[Assignment] Could you transcribe every record below exactly, leaving out the pictures?

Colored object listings
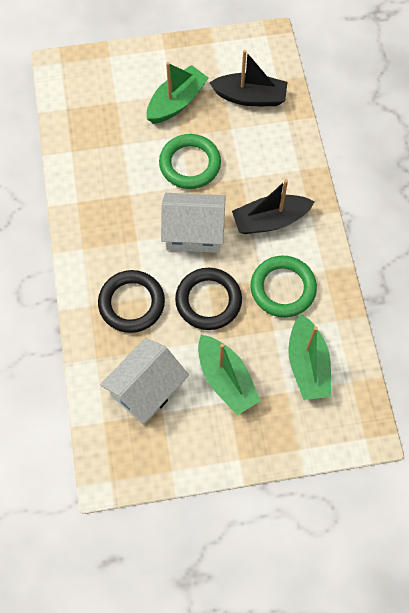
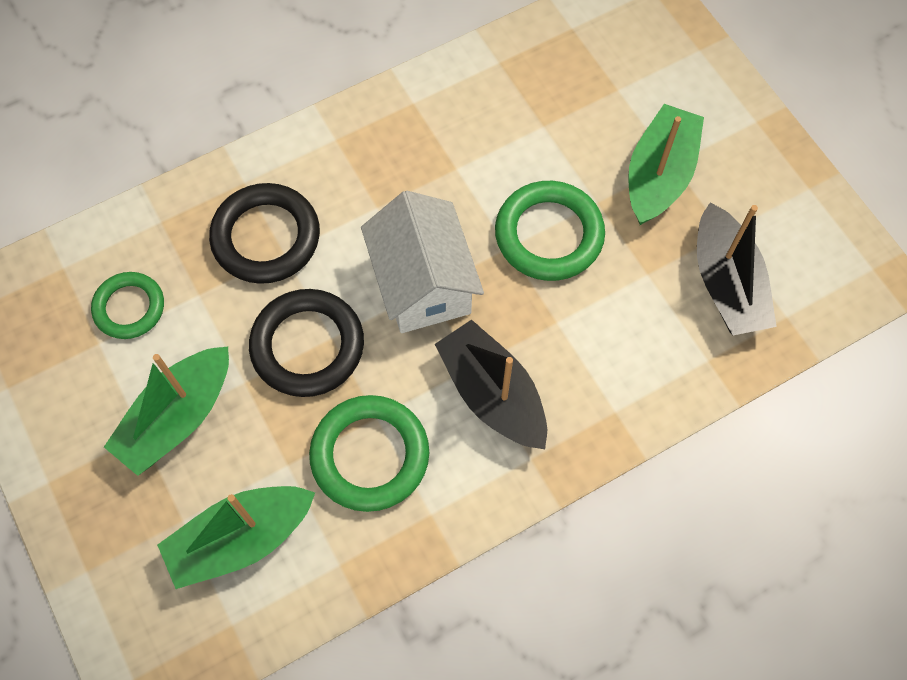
camera: 70 degrees right, 0 degrees up
(146, 389) = (129, 308): white house -> green ring
(176, 102) = (659, 175): green boat -> green boat turned 90 degrees counterclockwise

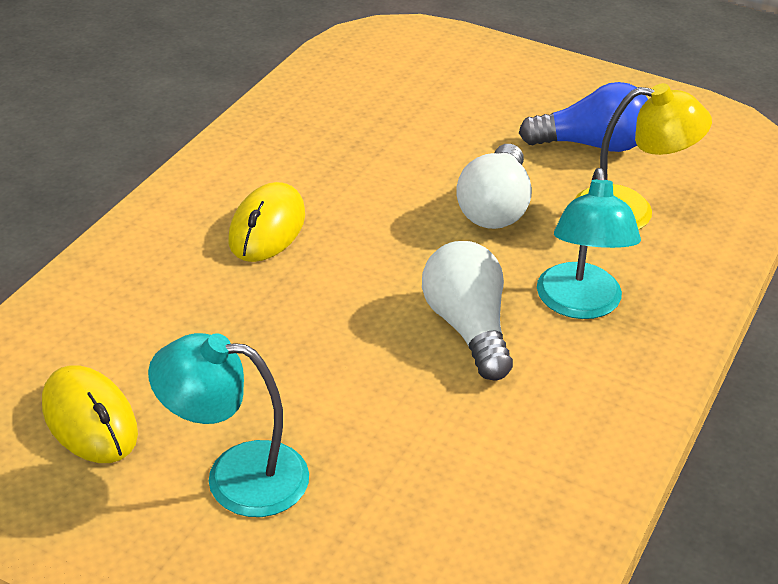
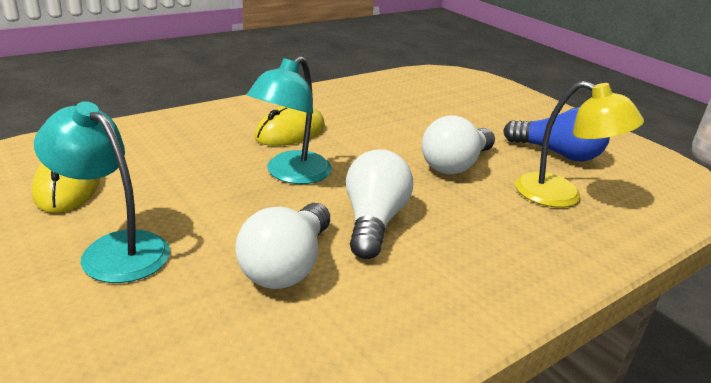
camera: 25 degrees right, 10 degrees down
(427, 419) = (287, 265): none -> white light bulb
(580, 304) = (475, 236): turquoise lamp -> turquoise lamp (291, 174)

[Output]
camera: 70 degrees right, 0 degrees up
(146, 389) = (129, 308): white house -> green ring
(176, 102) = (659, 175): green boat -> green boat turned 90 degrees counterclockwise

camera: 25 degrees right, 10 degrees down
(427, 419) = (287, 265): none -> white light bulb
(580, 304) = (475, 236): turquoise lamp -> turquoise lamp (291, 174)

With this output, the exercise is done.